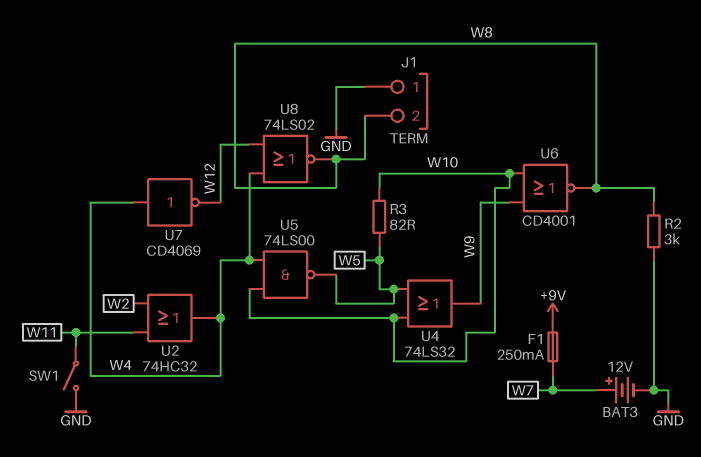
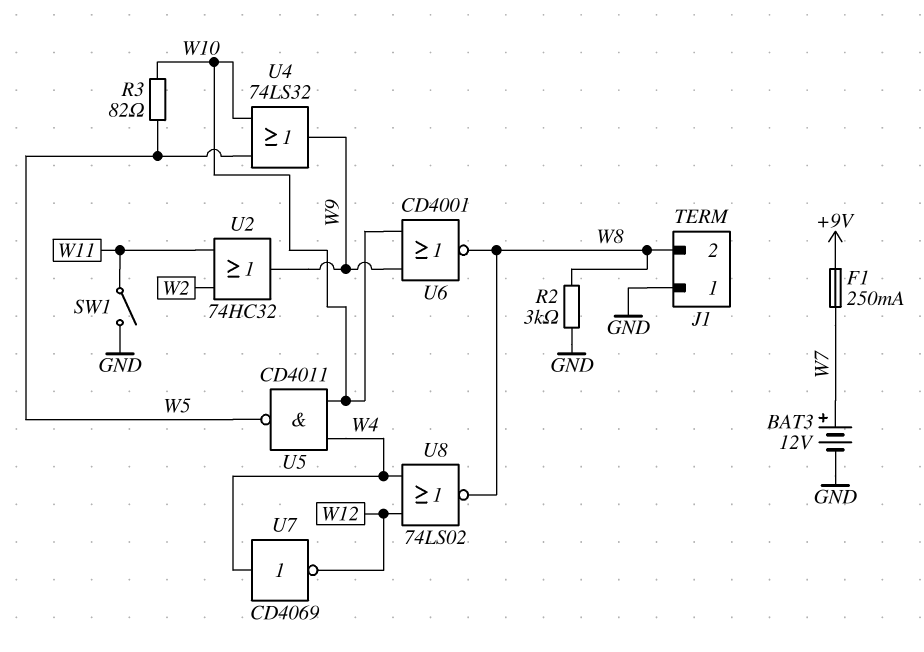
U2: OR 74HC32 (in W2, in W11, out W4) -> OR 74HC32 (in W2, in W11, out W9)
U5: NAND 74LS00 (in W4, in W10, out W5) -> NAND CD4011 (in W4, in W10, out W5)

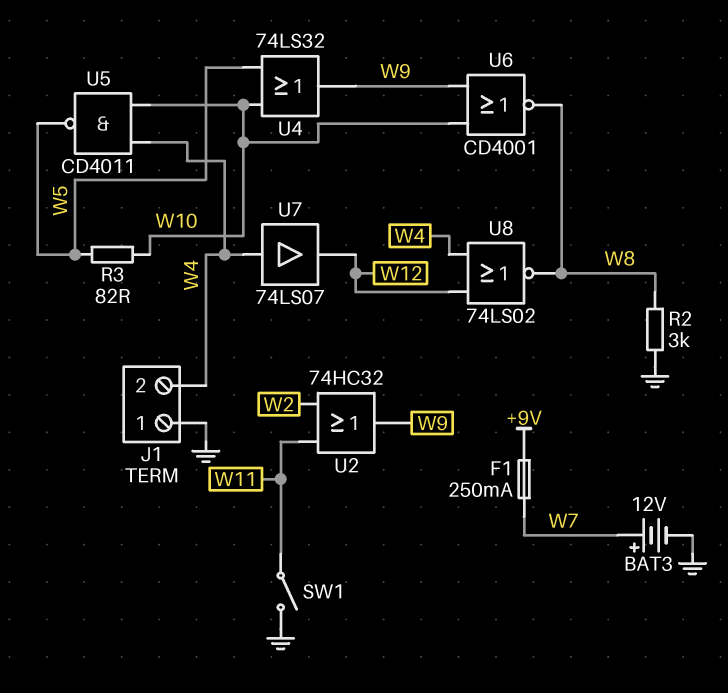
J1 pin 2: W8 -> W4
U7: NOT CD4069 (in W4, out W12) -> buffer 74LS07 (in W4, out W12)

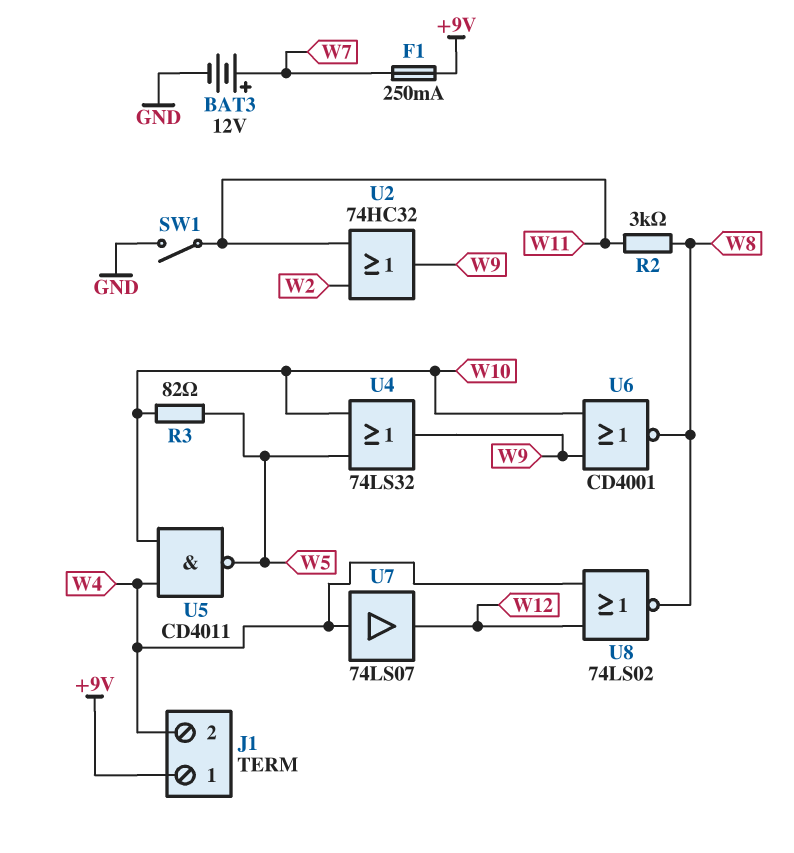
J1 pin 1: GND -> +9V
R2: 3k (GND, W8) -> 3k (W8, W11)

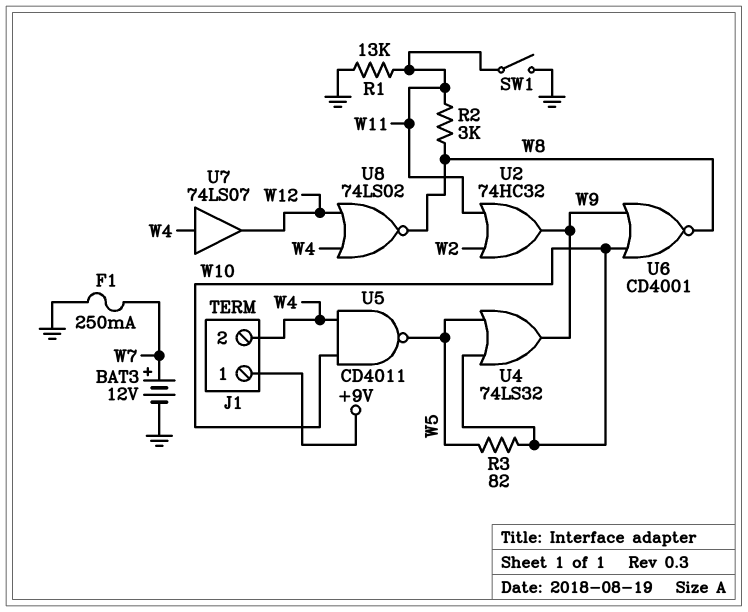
F1: 250mA (+9V, W7) -> 250mA (GND, W7)
R1: none -> 13k (GND, W11)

■ ■ ■ ■ ■ ■ ■

→ Exercise: Print exactly the line containing "J1 pin 2: W8 -> W4" and every line after it through the final line above, and leave all pictures out.

→ Output below:
J1 pin 2: W8 -> W4
U7: NOT CD4069 (in W4, out W12) -> buffer 74LS07 (in W4, out W12)

J1 pin 1: GND -> +9V
R2: 3k (GND, W8) -> 3k (W8, W11)

F1: 250mA (+9V, W7) -> 250mA (GND, W7)
R1: none -> 13k (GND, W11)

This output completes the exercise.